[Shape transformation data]
+-------+
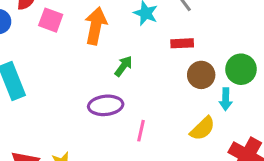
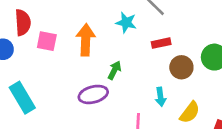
cyan arrow: (226, 99) -> (161, 97), moved
purple ellipse: (106, 105) -> (93, 94), moved

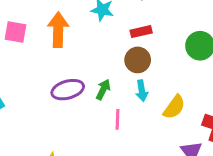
brown circle: (181, 67) -> (138, 60), moved
green arrow: (114, 70) -> (103, 90), moved

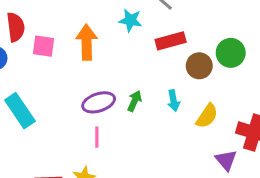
red rectangle: (141, 32) -> (171, 41), size x1.4
brown circle: (138, 60) -> (199, 66), moved
pink line: (118, 119) -> (97, 137), moved

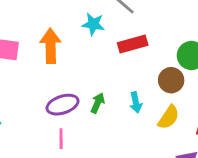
brown circle: (199, 66) -> (171, 80), moved

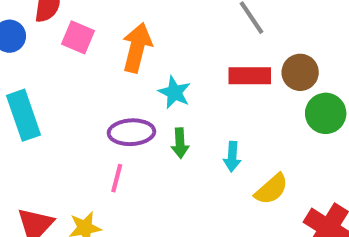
cyan star: (93, 24) -> (174, 92), moved
brown circle: (171, 80) -> (300, 72), moved
green arrow: (98, 103) -> (180, 143), turned 138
+-------+
Word for word, copy out each record; do not include pictures.

## [RESPONSE TO THE TASK]
cyan arrow: (226, 99) -> (161, 97), moved
purple ellipse: (106, 105) -> (93, 94), moved

brown circle: (181, 67) -> (138, 60), moved
green arrow: (114, 70) -> (103, 90), moved

red rectangle: (141, 32) -> (171, 41), size x1.4
brown circle: (138, 60) -> (199, 66), moved
pink line: (118, 119) -> (97, 137), moved

brown circle: (199, 66) -> (171, 80), moved

cyan star: (93, 24) -> (174, 92), moved
brown circle: (171, 80) -> (300, 72), moved
green arrow: (98, 103) -> (180, 143), turned 138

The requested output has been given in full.